* EXERCISE GOAL:
Omitting all images, output the entries that follow exactly as written.

[Opening RECORDS FOR THE EXERCISE section]

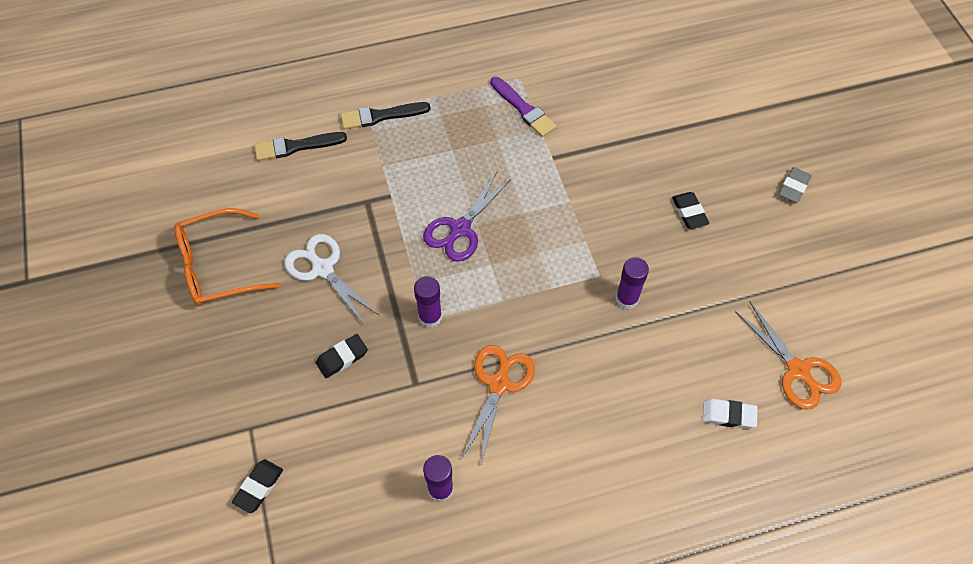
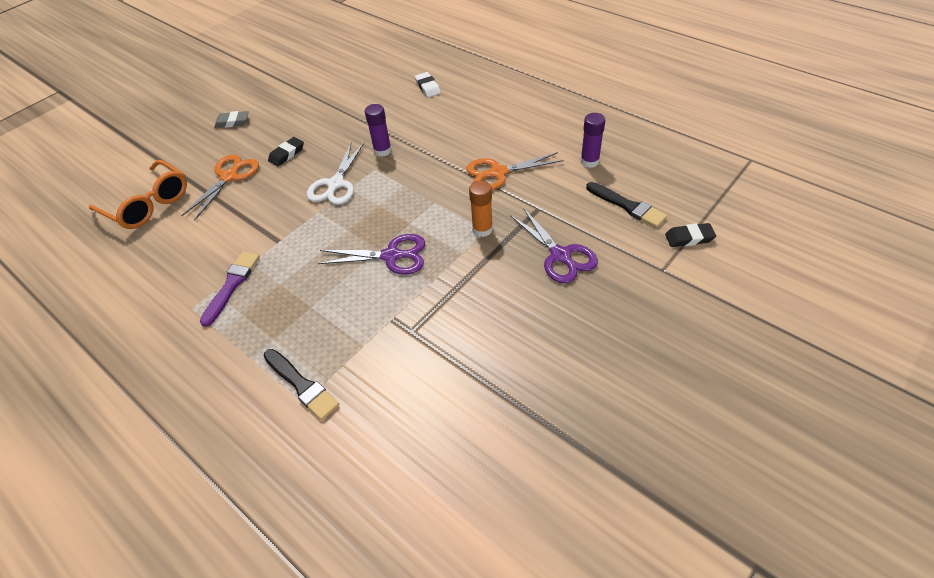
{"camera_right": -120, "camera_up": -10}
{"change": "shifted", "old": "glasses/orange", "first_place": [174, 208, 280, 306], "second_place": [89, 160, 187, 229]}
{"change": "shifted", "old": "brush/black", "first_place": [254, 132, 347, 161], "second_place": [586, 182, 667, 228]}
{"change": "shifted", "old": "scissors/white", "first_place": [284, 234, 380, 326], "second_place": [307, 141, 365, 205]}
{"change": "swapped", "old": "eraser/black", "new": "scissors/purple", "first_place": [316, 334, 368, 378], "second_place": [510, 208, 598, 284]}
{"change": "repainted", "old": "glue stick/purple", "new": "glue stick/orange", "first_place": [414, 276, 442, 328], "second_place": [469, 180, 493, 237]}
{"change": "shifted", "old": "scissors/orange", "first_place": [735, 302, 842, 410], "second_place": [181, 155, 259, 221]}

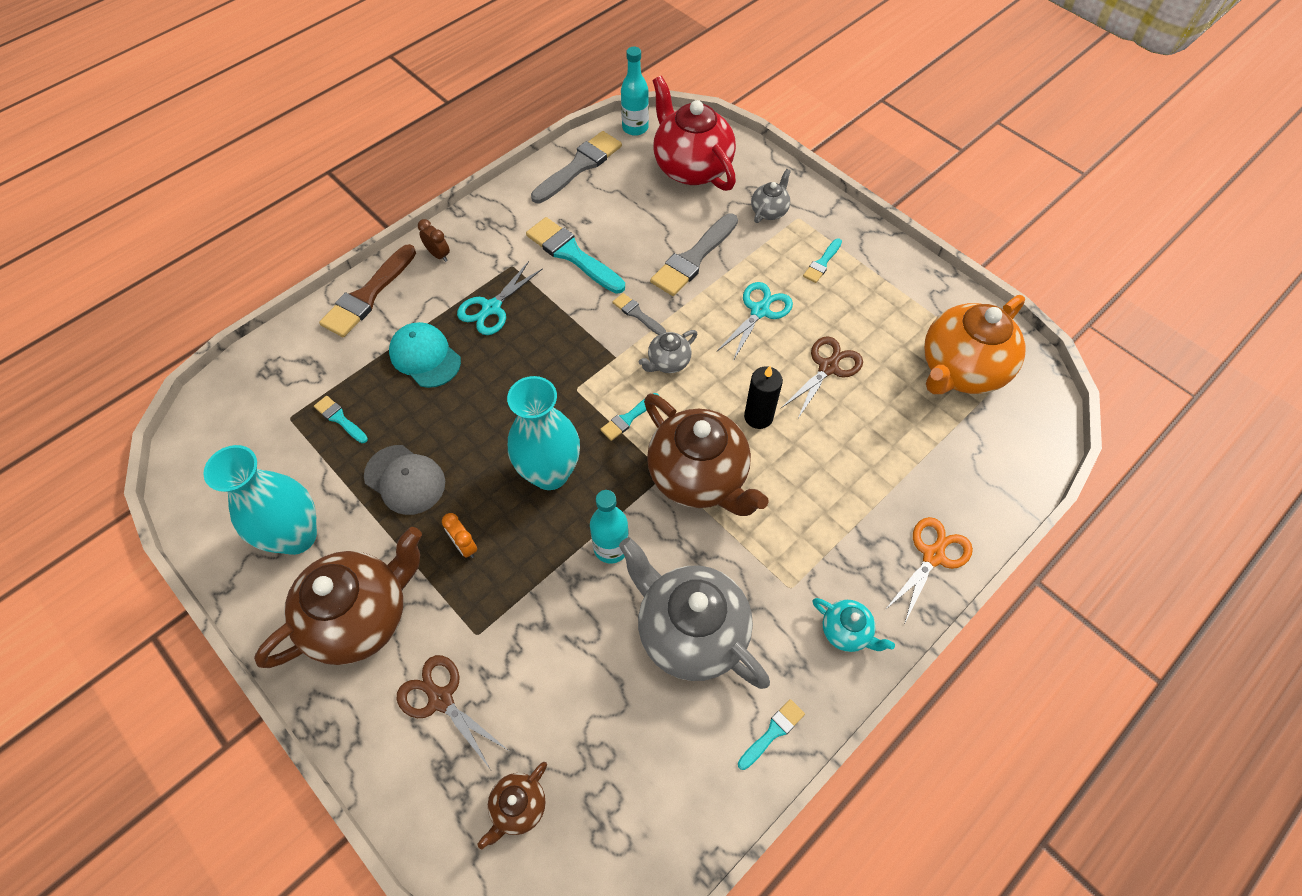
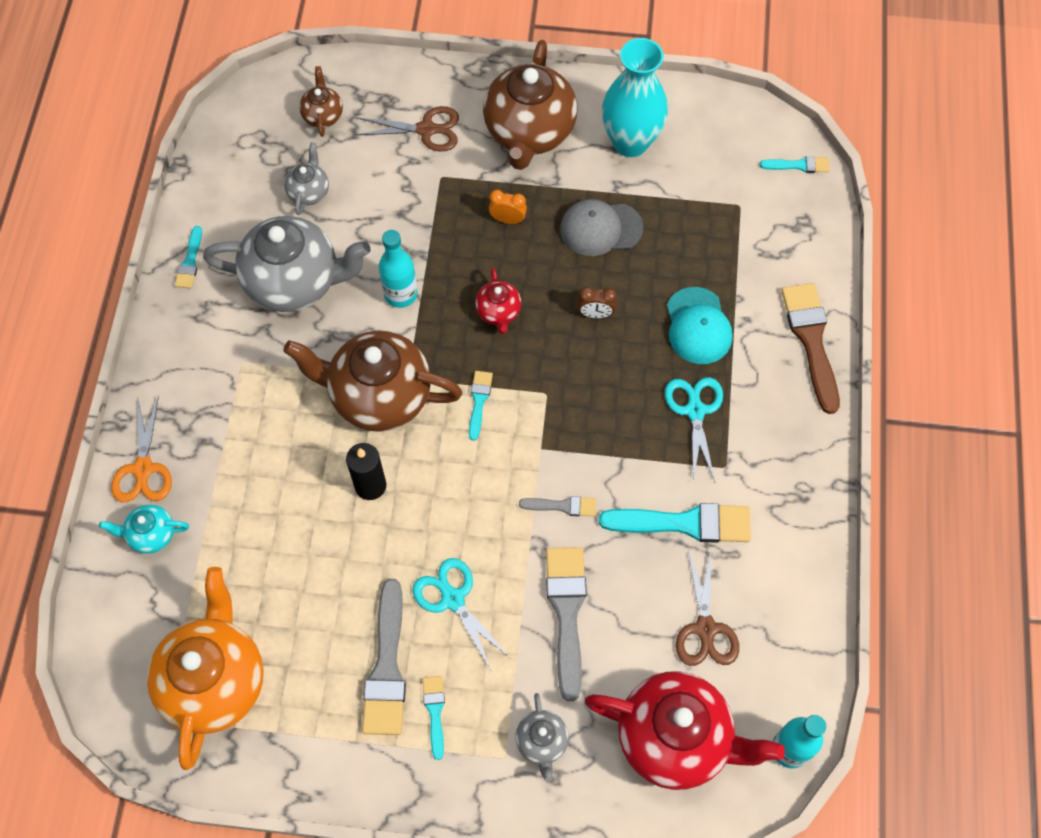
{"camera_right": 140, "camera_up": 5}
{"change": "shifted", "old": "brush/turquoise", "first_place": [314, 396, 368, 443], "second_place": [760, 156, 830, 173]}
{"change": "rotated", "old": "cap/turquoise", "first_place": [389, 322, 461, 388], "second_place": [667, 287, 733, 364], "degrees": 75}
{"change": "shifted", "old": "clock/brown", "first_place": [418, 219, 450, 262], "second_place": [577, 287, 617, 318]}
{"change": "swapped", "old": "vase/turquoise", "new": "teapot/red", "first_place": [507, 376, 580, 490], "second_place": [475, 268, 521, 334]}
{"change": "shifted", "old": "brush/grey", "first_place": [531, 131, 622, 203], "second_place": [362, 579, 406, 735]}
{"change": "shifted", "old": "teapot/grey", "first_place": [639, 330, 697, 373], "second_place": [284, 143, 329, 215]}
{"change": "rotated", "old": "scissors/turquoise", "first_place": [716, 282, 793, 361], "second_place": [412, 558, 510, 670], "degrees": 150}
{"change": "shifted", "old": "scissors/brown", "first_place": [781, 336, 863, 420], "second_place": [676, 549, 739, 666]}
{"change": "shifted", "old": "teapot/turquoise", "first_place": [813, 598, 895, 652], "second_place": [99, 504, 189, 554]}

[Closing RECORDS FOR THE EXERCISE section]

* ANSWER TO THIS EXERCISE:
{"camera_right": -120, "camera_up": -10}
{"change": "shifted", "old": "glasses/orange", "first_place": [174, 208, 280, 306], "second_place": [89, 160, 187, 229]}
{"change": "shifted", "old": "brush/black", "first_place": [254, 132, 347, 161], "second_place": [586, 182, 667, 228]}
{"change": "shifted", "old": "scissors/white", "first_place": [284, 234, 380, 326], "second_place": [307, 141, 365, 205]}
{"change": "swapped", "old": "eraser/black", "new": "scissors/purple", "first_place": [316, 334, 368, 378], "second_place": [510, 208, 598, 284]}
{"change": "repainted", "old": "glue stick/purple", "new": "glue stick/orange", "first_place": [414, 276, 442, 328], "second_place": [469, 180, 493, 237]}
{"change": "shifted", "old": "scissors/orange", "first_place": [735, 302, 842, 410], "second_place": [181, 155, 259, 221]}

{"camera_right": 140, "camera_up": 5}
{"change": "shifted", "old": "brush/turquoise", "first_place": [314, 396, 368, 443], "second_place": [760, 156, 830, 173]}
{"change": "rotated", "old": "cap/turquoise", "first_place": [389, 322, 461, 388], "second_place": [667, 287, 733, 364], "degrees": 75}
{"change": "shifted", "old": "clock/brown", "first_place": [418, 219, 450, 262], "second_place": [577, 287, 617, 318]}
{"change": "swapped", "old": "vase/turquoise", "new": "teapot/red", "first_place": [507, 376, 580, 490], "second_place": [475, 268, 521, 334]}
{"change": "shifted", "old": "brush/grey", "first_place": [531, 131, 622, 203], "second_place": [362, 579, 406, 735]}
{"change": "shifted", "old": "teapot/grey", "first_place": [639, 330, 697, 373], "second_place": [284, 143, 329, 215]}
{"change": "rotated", "old": "scissors/turquoise", "first_place": [716, 282, 793, 361], "second_place": [412, 558, 510, 670], "degrees": 150}
{"change": "shifted", "old": "scissors/brown", "first_place": [781, 336, 863, 420], "second_place": [676, 549, 739, 666]}
{"change": "shifted", "old": "teapot/turquoise", "first_place": [813, 598, 895, 652], "second_place": [99, 504, 189, 554]}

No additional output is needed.